*** Opening Data supplied ***

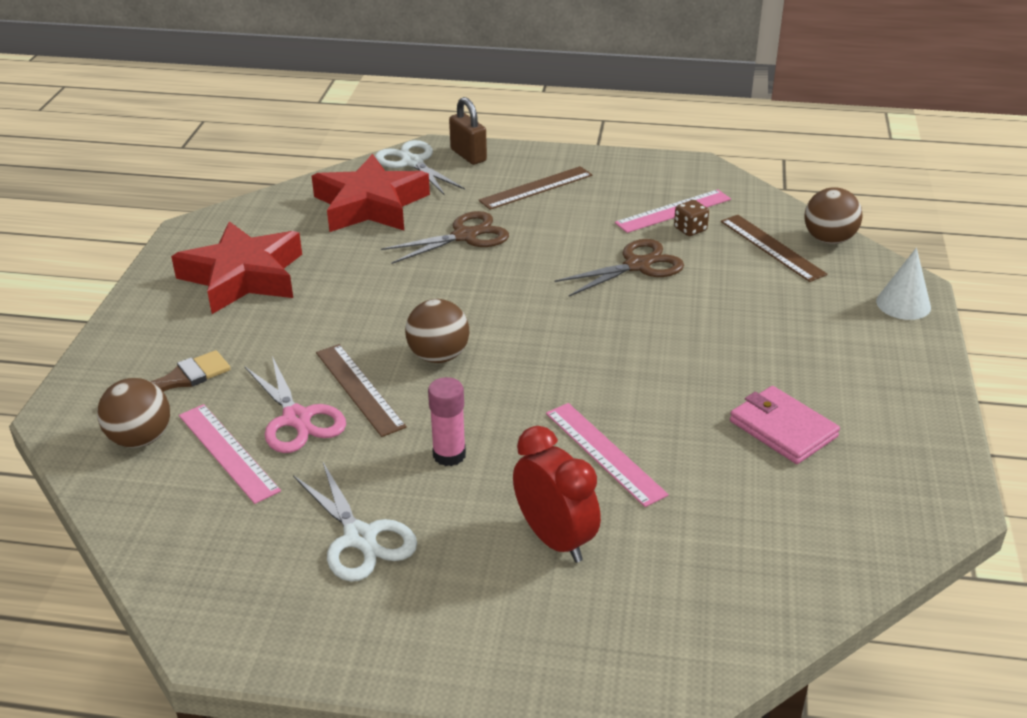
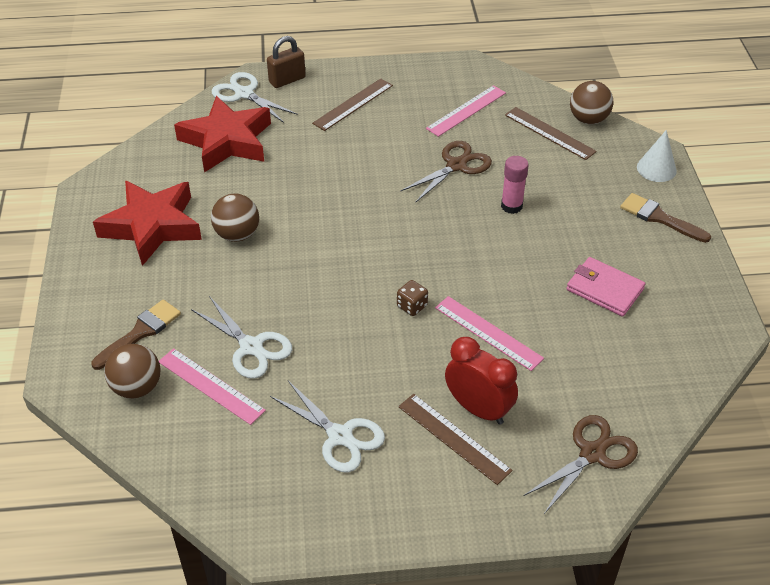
camera: 15 degrees left, 10 degrees up
pink scissors [245,356,346,453] -> white scissors [191,296,292,379]
brown ruler [316,344,407,437] -> brown ruler moved to [398,394,513,485]
brown scissors [381,211,509,264] -> brown scissors moved to [524,415,638,514]
brown ball [405,299,469,363] -> brown ball moved to [211,194,259,242]
pink glue stick [428,377,466,466] -> pink glue stick moved to [501,156,529,214]
brown padlock [449,97,487,165] -> brown padlock turned 75 degrees counterclockwise [267,36,306,88]
brown dice [674,200,709,236] -> brown dice moved to [397,280,428,316]
none -> brown brush [620,193,711,243]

*** Closing Data supplied ***

* Exercise description
Take from the entries every line that has the string "brown".

* Answer to the problem
brown ruler [316,344,407,437] -> brown ruler moved to [398,394,513,485]
brown scissors [381,211,509,264] -> brown scissors moved to [524,415,638,514]
brown ball [405,299,469,363] -> brown ball moved to [211,194,259,242]
brown padlock [449,97,487,165] -> brown padlock turned 75 degrees counterclockwise [267,36,306,88]
brown dice [674,200,709,236] -> brown dice moved to [397,280,428,316]
none -> brown brush [620,193,711,243]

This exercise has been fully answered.